Data provided:
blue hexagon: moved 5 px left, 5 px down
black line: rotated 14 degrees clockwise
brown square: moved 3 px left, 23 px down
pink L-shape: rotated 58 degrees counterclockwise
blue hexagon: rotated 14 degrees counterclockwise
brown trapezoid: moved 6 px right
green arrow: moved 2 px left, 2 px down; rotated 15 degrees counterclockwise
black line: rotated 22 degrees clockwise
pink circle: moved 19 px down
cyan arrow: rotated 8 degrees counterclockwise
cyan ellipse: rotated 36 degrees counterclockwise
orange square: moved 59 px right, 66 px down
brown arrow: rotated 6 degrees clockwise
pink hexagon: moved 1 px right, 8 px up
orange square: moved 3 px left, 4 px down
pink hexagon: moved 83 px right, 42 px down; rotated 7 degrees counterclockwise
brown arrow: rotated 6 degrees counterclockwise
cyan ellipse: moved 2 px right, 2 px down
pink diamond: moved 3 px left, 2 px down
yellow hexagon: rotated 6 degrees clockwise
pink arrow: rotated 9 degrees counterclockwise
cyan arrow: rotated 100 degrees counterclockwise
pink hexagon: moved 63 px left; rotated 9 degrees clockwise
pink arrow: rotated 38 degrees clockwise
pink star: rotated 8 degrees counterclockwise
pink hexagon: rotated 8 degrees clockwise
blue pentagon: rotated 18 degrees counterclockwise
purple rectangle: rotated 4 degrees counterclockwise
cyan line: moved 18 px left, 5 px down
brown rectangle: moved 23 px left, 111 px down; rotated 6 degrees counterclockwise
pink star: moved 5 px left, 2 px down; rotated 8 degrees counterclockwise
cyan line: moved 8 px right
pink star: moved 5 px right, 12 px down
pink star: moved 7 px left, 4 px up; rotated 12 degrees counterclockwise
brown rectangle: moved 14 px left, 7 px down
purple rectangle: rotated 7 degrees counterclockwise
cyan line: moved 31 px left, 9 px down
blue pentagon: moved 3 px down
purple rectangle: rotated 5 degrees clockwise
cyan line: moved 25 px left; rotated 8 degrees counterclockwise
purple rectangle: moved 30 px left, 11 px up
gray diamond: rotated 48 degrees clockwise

Exercise: Will you set out the records above as a numbered list, running from the first line through the line containing "brown rectangle: moved 23", both included, with blank lines left out?

The response:
1. blue hexagon: moved 5 px left, 5 px down
2. black line: rotated 14 degrees clockwise
3. brown square: moved 3 px left, 23 px down
4. pink L-shape: rotated 58 degrees counterclockwise
5. blue hexagon: rotated 14 degrees counterclockwise
6. brown trapezoid: moved 6 px right
7. green arrow: moved 2 px left, 2 px down; rotated 15 degrees counterclockwise
8. black line: rotated 22 degrees clockwise
9. pink circle: moved 19 px down
10. cyan arrow: rotated 8 degrees counterclockwise
11. cyan ellipse: rotated 36 degrees counterclockwise
12. orange square: moved 59 px right, 66 px down
13. brown arrow: rotated 6 degrees clockwise
14. pink hexagon: moved 1 px right, 8 px up
15. orange square: moved 3 px left, 4 px down
16. pink hexagon: moved 83 px right, 42 px down; rotated 7 degrees counterclockwise
17. brown arrow: rotated 6 degrees counterclockwise
18. cyan ellipse: moved 2 px right, 2 px down
19. pink diamond: moved 3 px left, 2 px down
20. yellow hexagon: rotated 6 degrees clockwise
21. pink arrow: rotated 9 degrees counterclockwise
22. cyan arrow: rotated 100 degrees counterclockwise
23. pink hexagon: moved 63 px left; rotated 9 degrees clockwise
24. pink arrow: rotated 38 degrees clockwise
25. pink star: rotated 8 degrees counterclockwise
26. pink hexagon: rotated 8 degrees clockwise
27. blue pentagon: rotated 18 degrees counterclockwise
28. purple rectangle: rotated 4 degrees counterclockwise
29. cyan line: moved 18 px left, 5 px down
30. brown rectangle: moved 23 px left, 111 px down; rotated 6 degrees counterclockwise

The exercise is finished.